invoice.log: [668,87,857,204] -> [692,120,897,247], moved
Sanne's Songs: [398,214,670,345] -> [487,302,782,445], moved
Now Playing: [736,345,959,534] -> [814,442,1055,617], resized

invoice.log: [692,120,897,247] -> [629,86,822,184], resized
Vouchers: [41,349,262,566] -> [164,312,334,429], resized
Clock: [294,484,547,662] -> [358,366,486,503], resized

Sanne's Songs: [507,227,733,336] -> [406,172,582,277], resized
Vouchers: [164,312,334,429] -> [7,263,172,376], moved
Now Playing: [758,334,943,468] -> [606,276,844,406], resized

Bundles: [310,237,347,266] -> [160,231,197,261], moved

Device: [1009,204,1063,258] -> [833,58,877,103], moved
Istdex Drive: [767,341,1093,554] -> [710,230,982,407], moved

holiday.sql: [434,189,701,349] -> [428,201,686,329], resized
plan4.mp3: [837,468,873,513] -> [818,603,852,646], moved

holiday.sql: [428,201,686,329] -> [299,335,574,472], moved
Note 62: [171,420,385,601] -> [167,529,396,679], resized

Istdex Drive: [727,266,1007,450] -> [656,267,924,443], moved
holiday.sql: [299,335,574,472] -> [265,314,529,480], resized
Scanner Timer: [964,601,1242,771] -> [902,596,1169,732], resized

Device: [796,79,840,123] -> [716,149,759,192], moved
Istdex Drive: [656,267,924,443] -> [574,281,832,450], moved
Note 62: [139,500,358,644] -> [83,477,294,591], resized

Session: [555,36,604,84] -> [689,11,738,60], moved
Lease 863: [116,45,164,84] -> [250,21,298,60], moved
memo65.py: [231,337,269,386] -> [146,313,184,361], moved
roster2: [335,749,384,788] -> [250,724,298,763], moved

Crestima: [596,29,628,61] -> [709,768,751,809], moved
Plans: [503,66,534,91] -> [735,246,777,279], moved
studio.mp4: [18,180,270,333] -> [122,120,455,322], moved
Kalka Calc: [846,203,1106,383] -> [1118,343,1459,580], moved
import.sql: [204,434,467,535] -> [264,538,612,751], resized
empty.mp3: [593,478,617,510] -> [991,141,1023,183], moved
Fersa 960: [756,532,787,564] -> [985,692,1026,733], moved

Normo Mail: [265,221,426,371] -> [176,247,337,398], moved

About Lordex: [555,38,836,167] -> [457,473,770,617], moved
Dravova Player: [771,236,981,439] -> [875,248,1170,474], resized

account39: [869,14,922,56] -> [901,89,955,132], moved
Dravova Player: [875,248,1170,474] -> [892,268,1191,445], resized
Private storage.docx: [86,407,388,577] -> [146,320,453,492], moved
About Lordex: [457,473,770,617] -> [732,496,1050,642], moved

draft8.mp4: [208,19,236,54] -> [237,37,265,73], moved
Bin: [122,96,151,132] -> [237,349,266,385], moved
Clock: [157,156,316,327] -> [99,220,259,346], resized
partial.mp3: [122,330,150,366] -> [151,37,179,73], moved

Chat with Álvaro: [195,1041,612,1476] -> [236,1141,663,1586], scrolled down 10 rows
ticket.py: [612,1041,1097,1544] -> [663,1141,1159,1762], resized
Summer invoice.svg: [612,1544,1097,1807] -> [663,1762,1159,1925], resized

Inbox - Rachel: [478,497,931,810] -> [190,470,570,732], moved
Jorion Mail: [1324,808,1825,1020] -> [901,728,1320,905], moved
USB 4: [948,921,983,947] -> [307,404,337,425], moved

---*---

* [Task goal]
Once you have located every line with the word "Dravova" in the material above, list those lines.

* [Solved exercise]
Dravova Player: [771,236,981,439] -> [875,248,1170,474], resized
Dravova Player: [875,248,1170,474] -> [892,268,1191,445], resized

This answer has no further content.